++++ Record excerpts

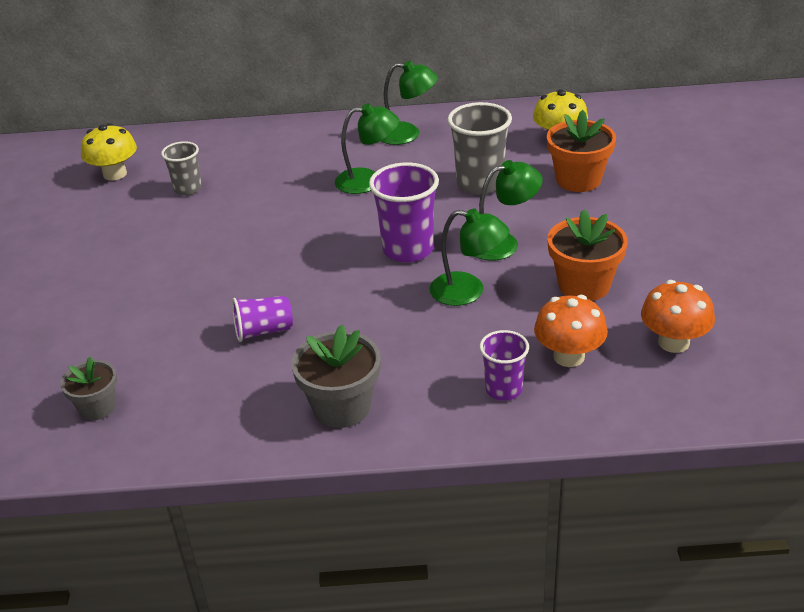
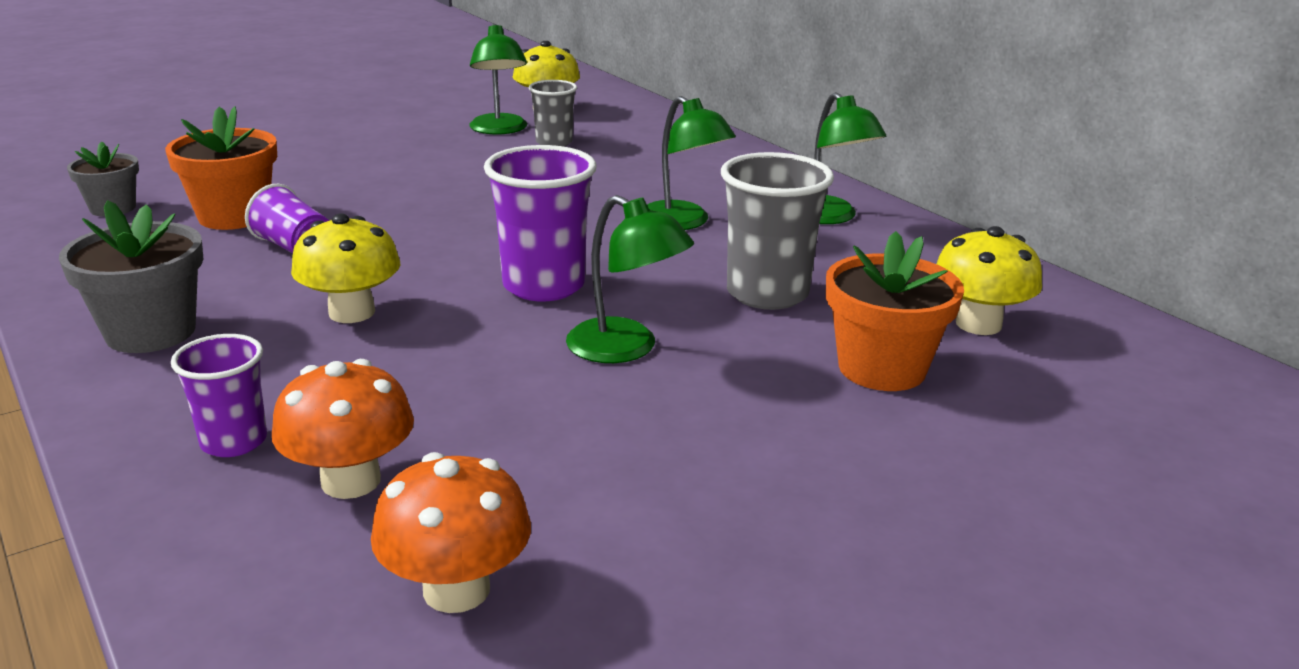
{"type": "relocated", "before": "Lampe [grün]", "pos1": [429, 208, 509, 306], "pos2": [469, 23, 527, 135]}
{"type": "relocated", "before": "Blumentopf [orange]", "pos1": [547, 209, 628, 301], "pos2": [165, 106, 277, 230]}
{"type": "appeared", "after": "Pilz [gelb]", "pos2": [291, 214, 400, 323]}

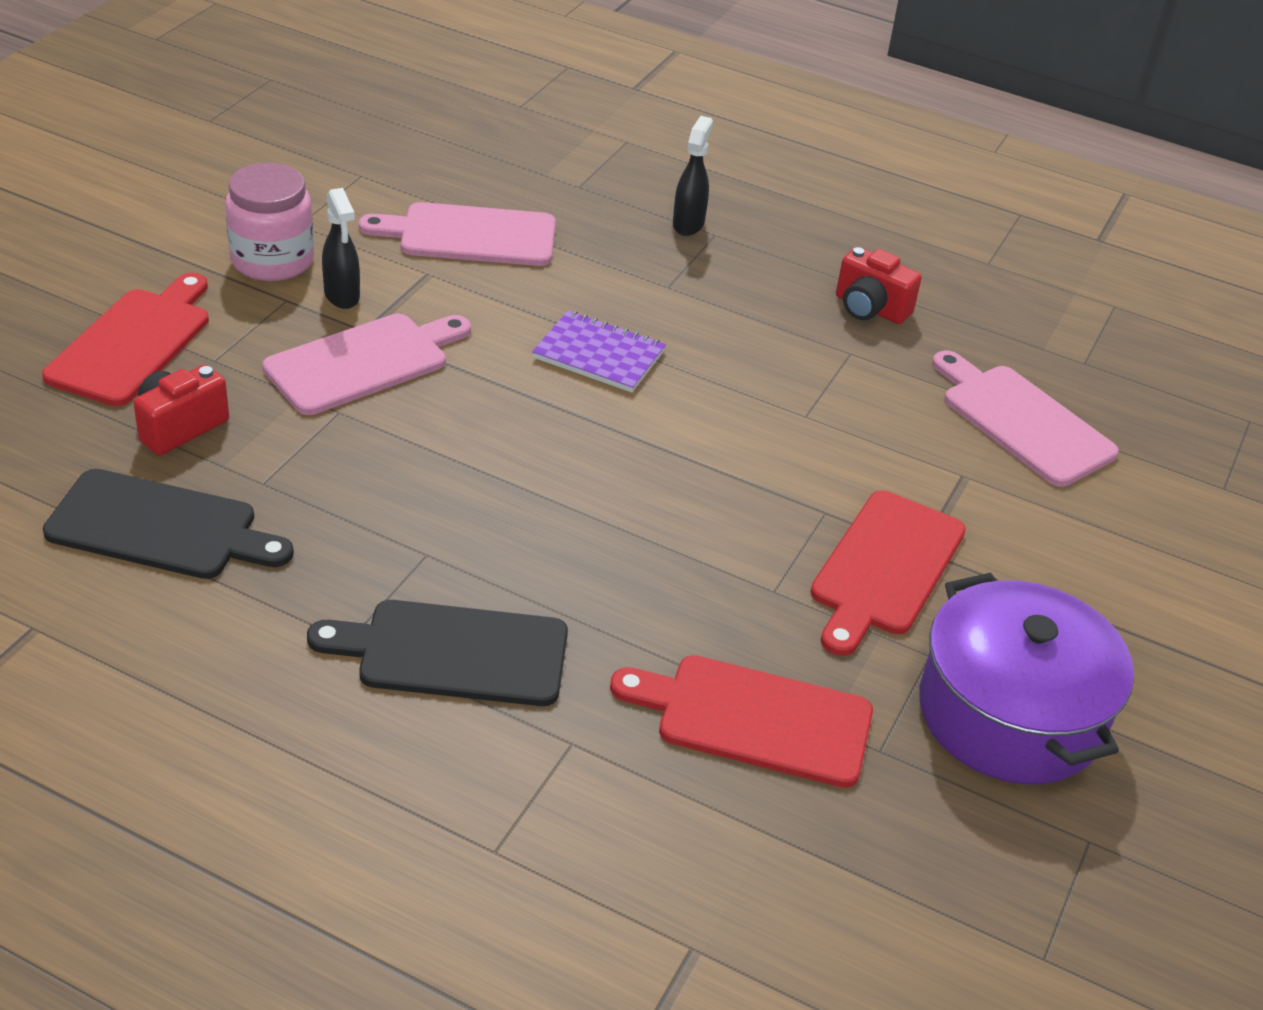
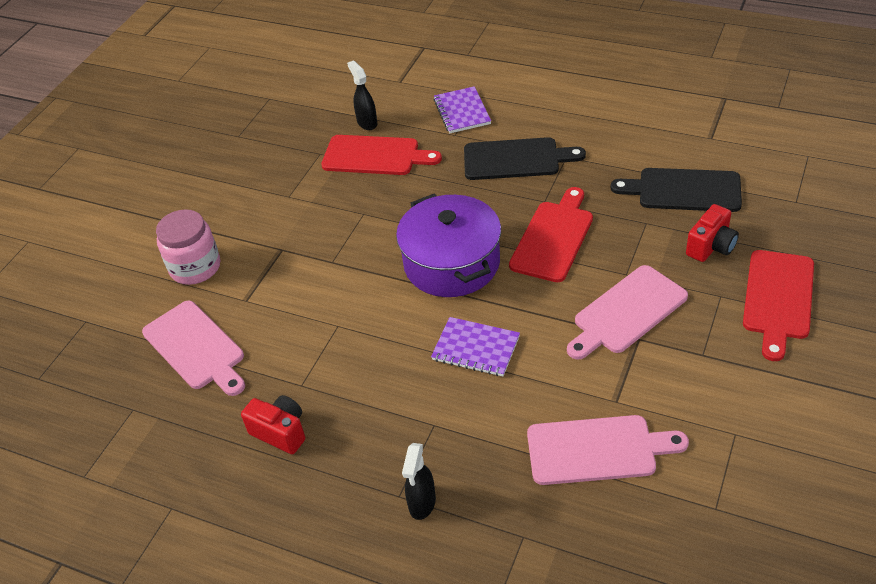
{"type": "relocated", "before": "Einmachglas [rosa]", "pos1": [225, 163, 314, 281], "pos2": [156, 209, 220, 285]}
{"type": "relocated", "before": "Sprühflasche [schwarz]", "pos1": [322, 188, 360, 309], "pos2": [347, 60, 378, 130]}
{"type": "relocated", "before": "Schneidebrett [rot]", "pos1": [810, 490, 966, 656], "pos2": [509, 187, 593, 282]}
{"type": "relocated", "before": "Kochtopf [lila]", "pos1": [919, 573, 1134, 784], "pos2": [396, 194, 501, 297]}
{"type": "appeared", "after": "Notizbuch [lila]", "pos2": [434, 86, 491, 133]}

++++++++

● Task requirements: Without including any picture, print every record exactly as written above.

● Written solution:
{"type": "relocated", "before": "Lampe [grün]", "pos1": [429, 208, 509, 306], "pos2": [469, 23, 527, 135]}
{"type": "relocated", "before": "Blumentopf [orange]", "pos1": [547, 209, 628, 301], "pos2": [165, 106, 277, 230]}
{"type": "appeared", "after": "Pilz [gelb]", "pos2": [291, 214, 400, 323]}

{"type": "relocated", "before": "Einmachglas [rosa]", "pos1": [225, 163, 314, 281], "pos2": [156, 209, 220, 285]}
{"type": "relocated", "before": "Sprühflasche [schwarz]", "pos1": [322, 188, 360, 309], "pos2": [347, 60, 378, 130]}
{"type": "relocated", "before": "Schneidebrett [rot]", "pos1": [810, 490, 966, 656], "pos2": [509, 187, 593, 282]}
{"type": "relocated", "before": "Kochtopf [lila]", "pos1": [919, 573, 1134, 784], "pos2": [396, 194, 501, 297]}
{"type": "appeared", "after": "Notizbuch [lila]", "pos2": [434, 86, 491, 133]}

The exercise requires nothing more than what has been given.